◆ WORK ITEM: Only the lines of the data below from the one with "camera: 30 degrees left, 10 degrees up" through the one with "relocated: snow-white love" are wanted. Repeat them exactly.

START INFORMATION GIVEN

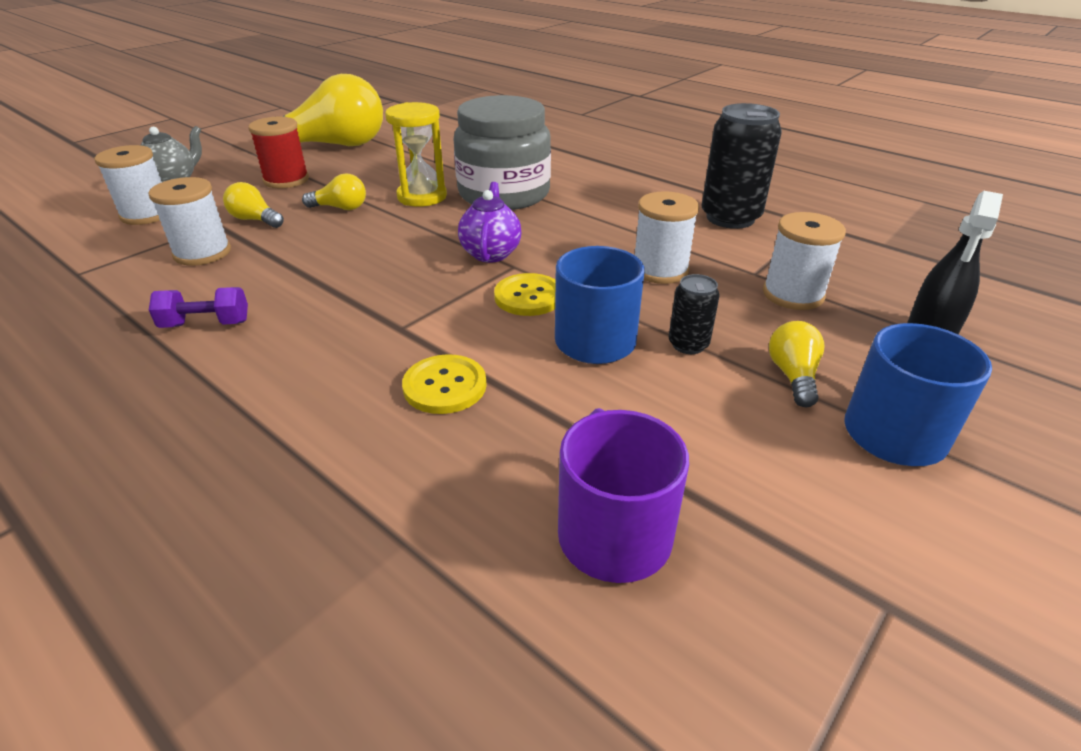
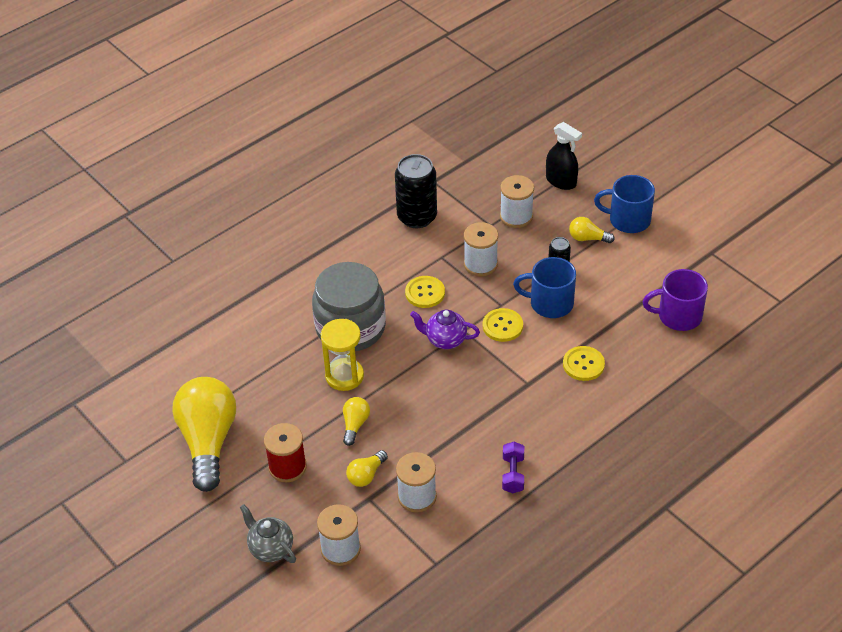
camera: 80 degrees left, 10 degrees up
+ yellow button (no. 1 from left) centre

END INFORMATION GIVEN
START INFORMATION GIVEN

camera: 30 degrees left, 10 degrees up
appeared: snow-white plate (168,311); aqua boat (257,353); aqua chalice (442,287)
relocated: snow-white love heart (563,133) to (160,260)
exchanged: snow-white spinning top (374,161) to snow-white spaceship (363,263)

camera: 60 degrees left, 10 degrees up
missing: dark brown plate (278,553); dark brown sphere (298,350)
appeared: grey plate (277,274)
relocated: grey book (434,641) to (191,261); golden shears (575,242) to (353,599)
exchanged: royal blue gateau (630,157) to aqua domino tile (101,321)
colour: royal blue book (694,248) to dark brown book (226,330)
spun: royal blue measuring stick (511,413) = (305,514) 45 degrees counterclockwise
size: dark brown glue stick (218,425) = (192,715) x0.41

END INFORMATION GIVEN

◆ REPLY TO THE TASK:
camera: 30 degrees left, 10 degrees up
appeared: snow-white plate (168,311); aqua boat (257,353); aqua chalice (442,287)
relocated: snow-white love heart (563,133) to (160,260)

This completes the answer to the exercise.